- [Task item]:
When you reproduce the data, keep every word exactly as it stands and leave the pictures out.

[Records for this exercise Boundary: Start]

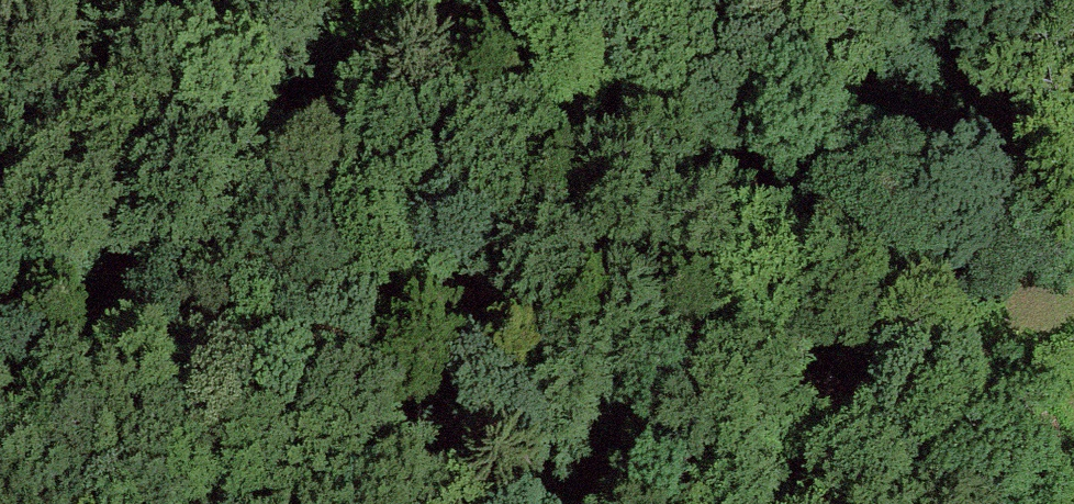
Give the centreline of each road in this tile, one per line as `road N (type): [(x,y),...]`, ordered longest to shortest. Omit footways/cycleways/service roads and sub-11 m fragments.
road 1 (track): [(0,67),(454,131),(746,223)]
road 2 (track): [(1065,503),(836,290),(562,87)]
road 3 (track): [(440,0),(562,87)]

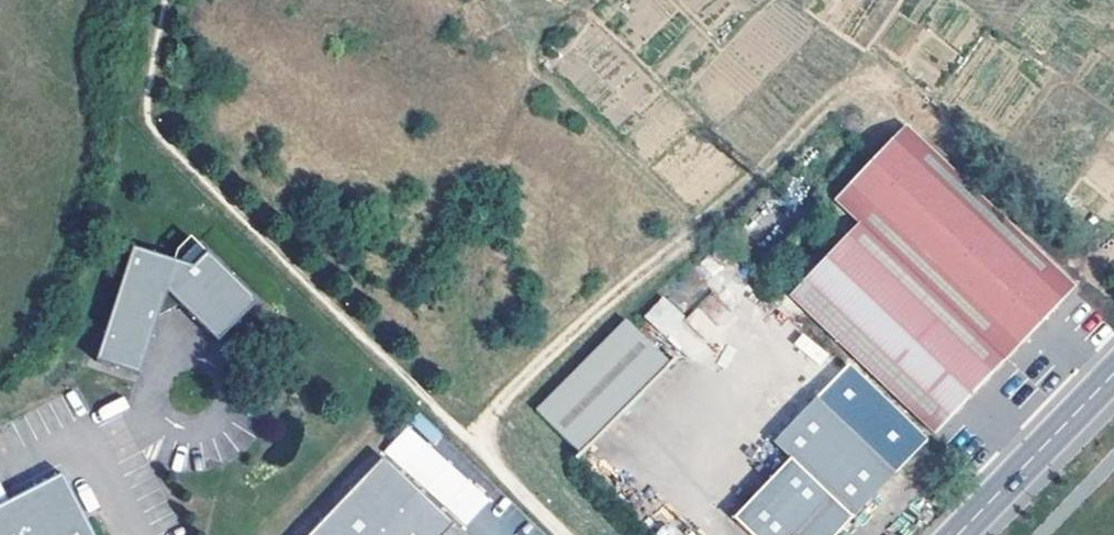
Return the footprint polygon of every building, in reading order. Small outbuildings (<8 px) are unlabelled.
[(933,434),(1077,284),(906,120),(831,198),(856,222),(786,294),(933,434)] [(193,265),(205,250),(188,235),(175,250),(173,260),(193,265)] [(131,248),(99,362),(143,375),(160,314),(182,303),(223,338),(260,295),(205,250),(193,265),(173,260),(131,248)] [(688,354),(728,310),(710,294),(669,338),(688,354)] [(667,336),(685,316),(662,295),(644,316),(667,336)] [(640,312),(542,410),(587,456),(684,357),(640,312)] [(774,443),(791,459),(735,519),(752,534),(837,534),(894,475),(816,399),(774,443)] [(436,443),(443,431),(416,414),(409,426),(436,443)] [(450,510),(378,446),(300,534),(428,534),(450,510)] [(0,505),(0,534),(99,534),(91,517),(77,524),(70,509),(83,502),(68,471),(4,503),(0,505)] [(91,517),(83,502),(70,509),(77,524),(91,517)]
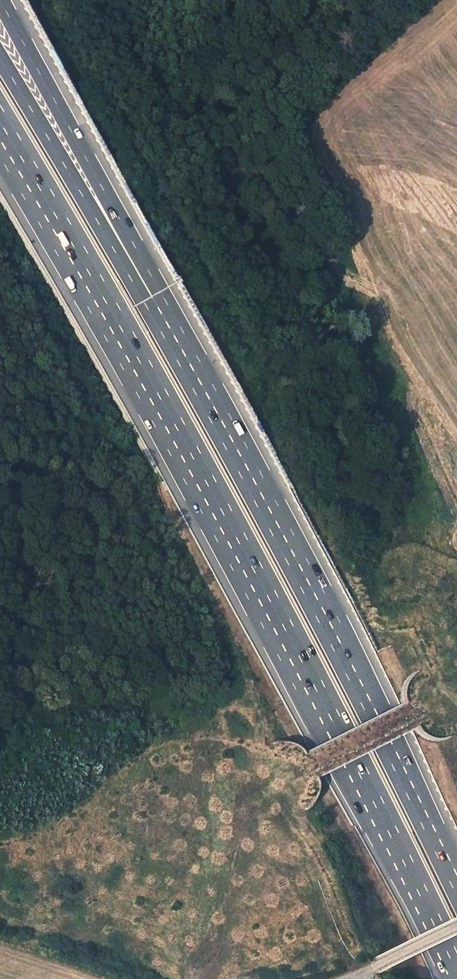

[Records for this exercise Boundary: End]

- [Result]:
Give the centreline of each road in this tile, one per line as `road N (type): [(x,y),...]`, ordered longest to shortest. Omit footways/cycleways/service roads and sub-11 m fragments.
road 1 (track): [(0,67),(454,131),(746,223)]
road 2 (track): [(1065,503),(836,290),(562,87)]
road 3 (track): [(440,0),(562,87)]

Return the footprint polygon of every building, in reading order. Small outbuildings (<8 px) are unlabelled.
[(933,434),(1077,284),(906,120),(831,198),(856,222),(786,294),(933,434)] [(193,265),(205,250),(188,235),(175,250),(173,260),(193,265)] [(131,248),(99,362),(143,375),(160,314),(182,303),(223,338),(260,295),(205,250),(193,265),(173,260),(131,248)] [(688,354),(728,310),(710,294),(669,338),(688,354)] [(667,336),(685,316),(662,295),(644,316),(667,336)] [(640,312),(542,410),(587,456),(684,357),(640,312)] [(774,443),(791,459),(735,519),(752,534),(837,534),(894,475),(816,399),(774,443)] [(436,443),(443,431),(416,414),(409,426),(436,443)] [(450,510),(378,446),(300,534),(428,534),(450,510)] [(0,505),(0,534),(99,534),(91,517),(77,524),(70,509),(83,502),(68,471),(4,503),(0,505)] [(91,517),(83,502),(70,509),(77,524),(91,517)]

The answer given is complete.